----- Task material -----

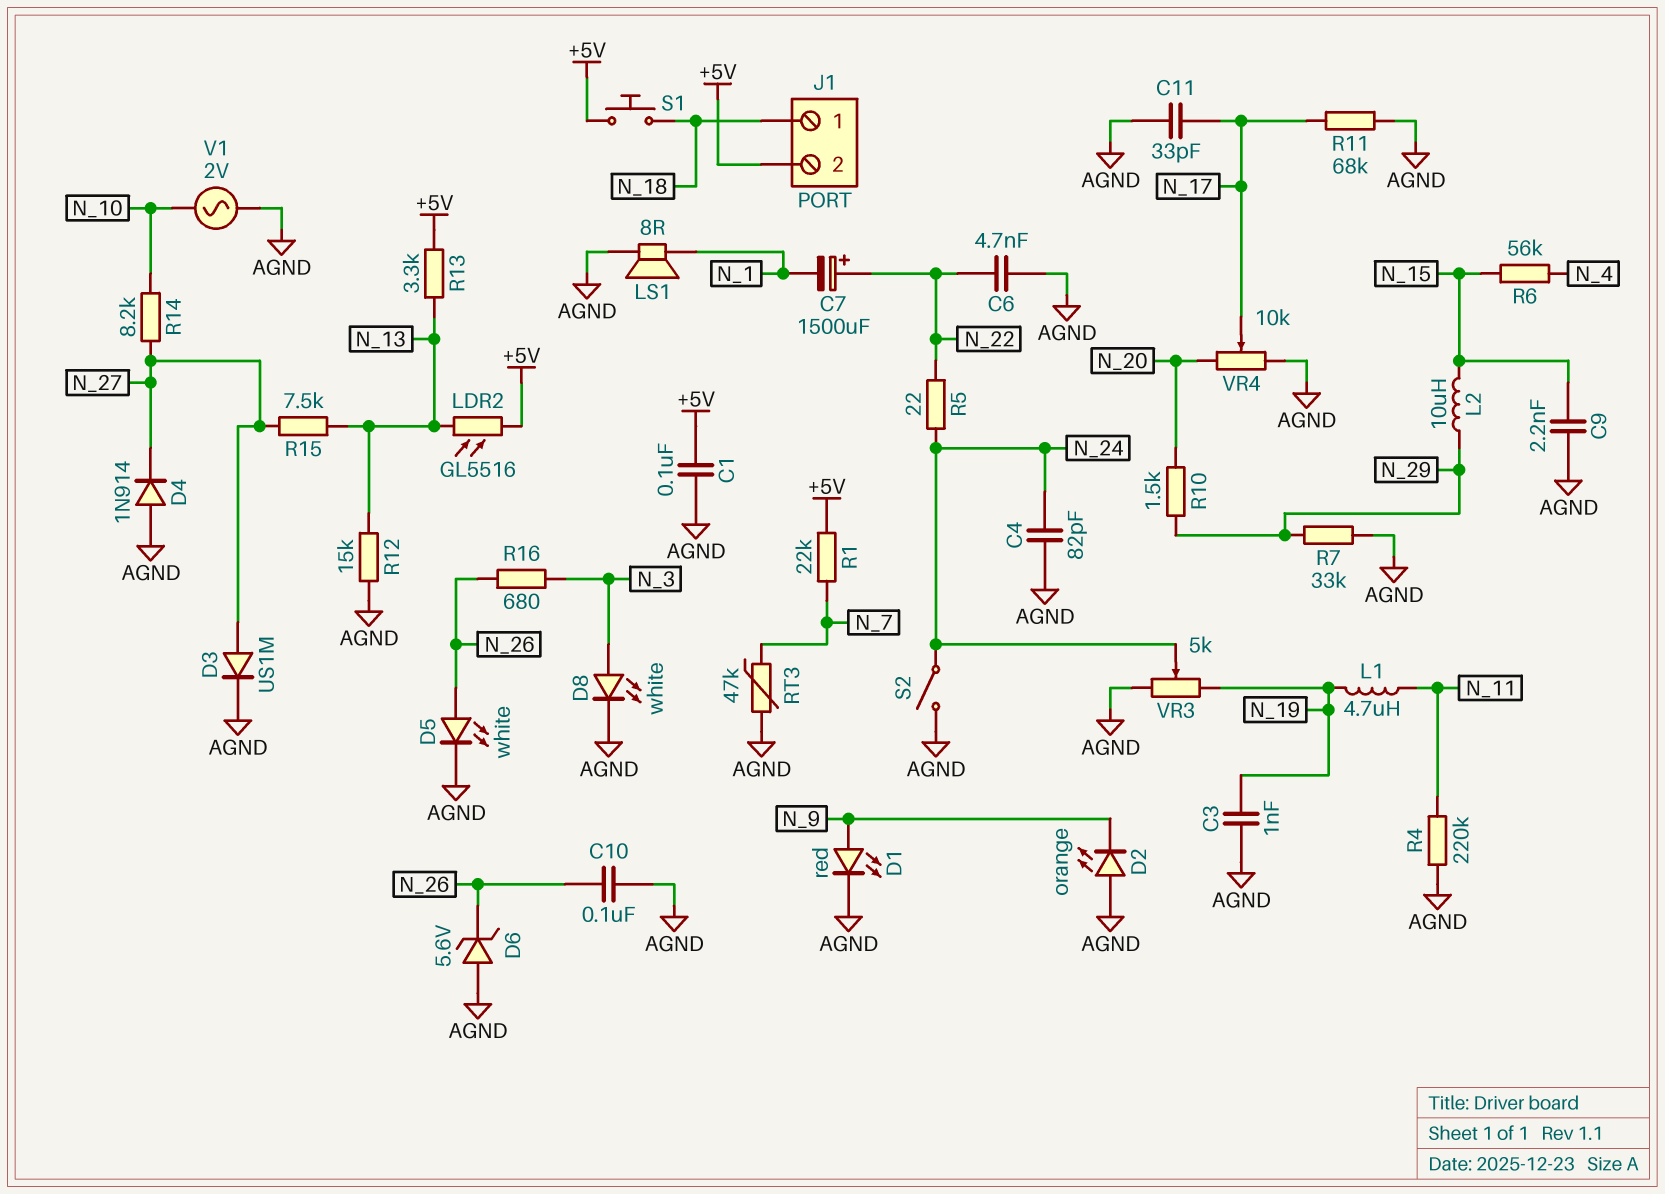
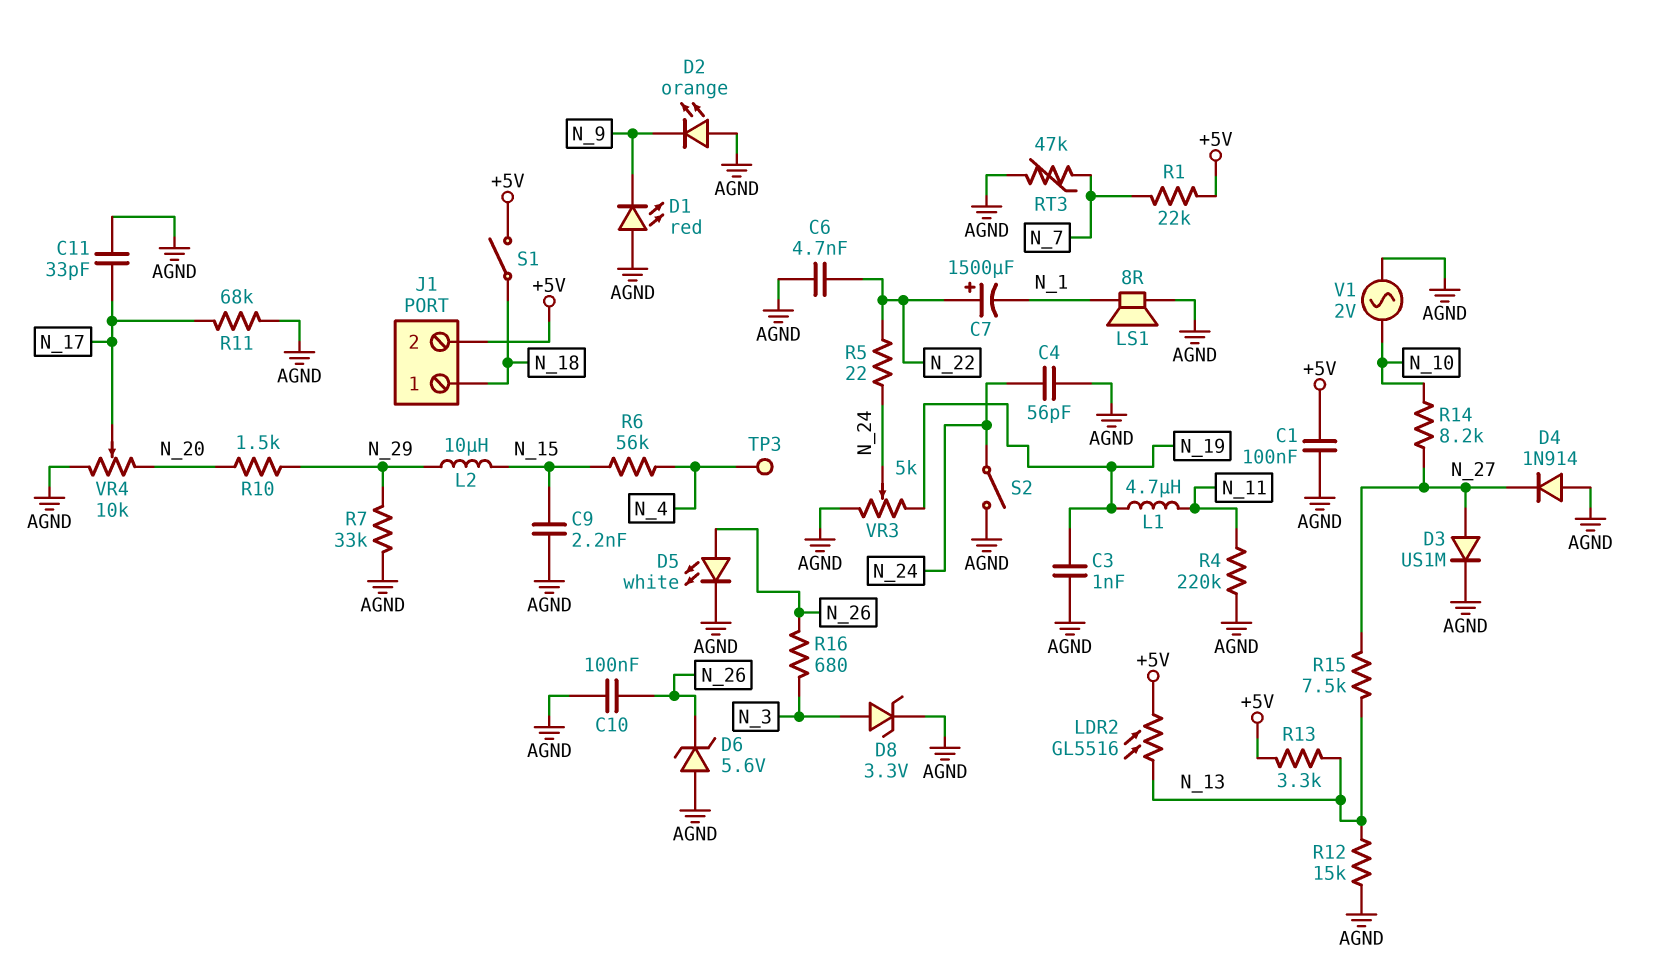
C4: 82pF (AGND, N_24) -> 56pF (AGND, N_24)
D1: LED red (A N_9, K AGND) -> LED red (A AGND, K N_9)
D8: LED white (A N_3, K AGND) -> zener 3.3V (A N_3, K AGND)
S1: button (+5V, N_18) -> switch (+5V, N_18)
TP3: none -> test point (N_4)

-----

Print every entry verbatim and leave all pictures out.

Task response:
C4: 82pF (AGND, N_24) -> 56pF (AGND, N_24)
D1: LED red (A N_9, K AGND) -> LED red (A AGND, K N_9)
D8: LED white (A N_3, K AGND) -> zener 3.3V (A N_3, K AGND)
S1: button (+5V, N_18) -> switch (+5V, N_18)
TP3: none -> test point (N_4)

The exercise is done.